_Exercise requirements:_ Each line of the data below between the one containing "blue rectangle: (19, 19)" and the one containing "blue star: (71, 38) -> (67, 24), moved", both included, is to be repeated exactly. Please omit pictures.

(Colored shape tracking data)
********
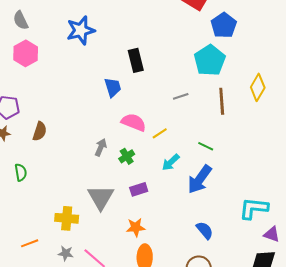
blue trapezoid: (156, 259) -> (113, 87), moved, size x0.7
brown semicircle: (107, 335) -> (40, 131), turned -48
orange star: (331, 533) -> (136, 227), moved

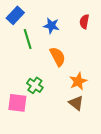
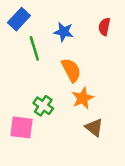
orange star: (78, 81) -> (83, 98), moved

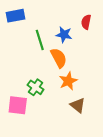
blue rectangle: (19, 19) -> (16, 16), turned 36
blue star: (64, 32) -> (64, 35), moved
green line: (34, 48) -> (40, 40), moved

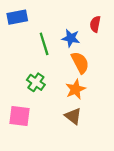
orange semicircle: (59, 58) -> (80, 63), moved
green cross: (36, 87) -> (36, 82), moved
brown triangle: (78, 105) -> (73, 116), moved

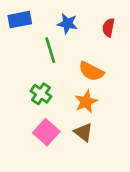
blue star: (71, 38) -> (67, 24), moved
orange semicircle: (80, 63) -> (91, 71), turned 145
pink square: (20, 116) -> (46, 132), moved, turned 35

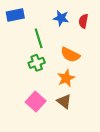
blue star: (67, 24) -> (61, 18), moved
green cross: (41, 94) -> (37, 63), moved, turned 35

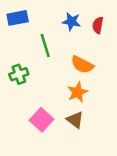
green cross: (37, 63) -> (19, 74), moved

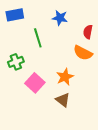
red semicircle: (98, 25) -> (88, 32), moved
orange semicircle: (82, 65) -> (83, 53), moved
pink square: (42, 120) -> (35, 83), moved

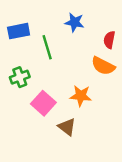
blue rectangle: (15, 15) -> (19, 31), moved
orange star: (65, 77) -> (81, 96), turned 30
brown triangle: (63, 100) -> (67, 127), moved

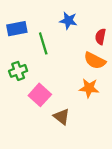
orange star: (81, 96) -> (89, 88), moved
********
_Result for this task:_
blue rectangle: (19, 19) -> (16, 16), turned 36
blue star: (64, 32) -> (64, 35), moved
green line: (34, 48) -> (40, 40), moved

orange semicircle: (59, 58) -> (80, 63), moved
green cross: (36, 87) -> (36, 82), moved
brown triangle: (78, 105) -> (73, 116), moved

blue star: (71, 38) -> (67, 24), moved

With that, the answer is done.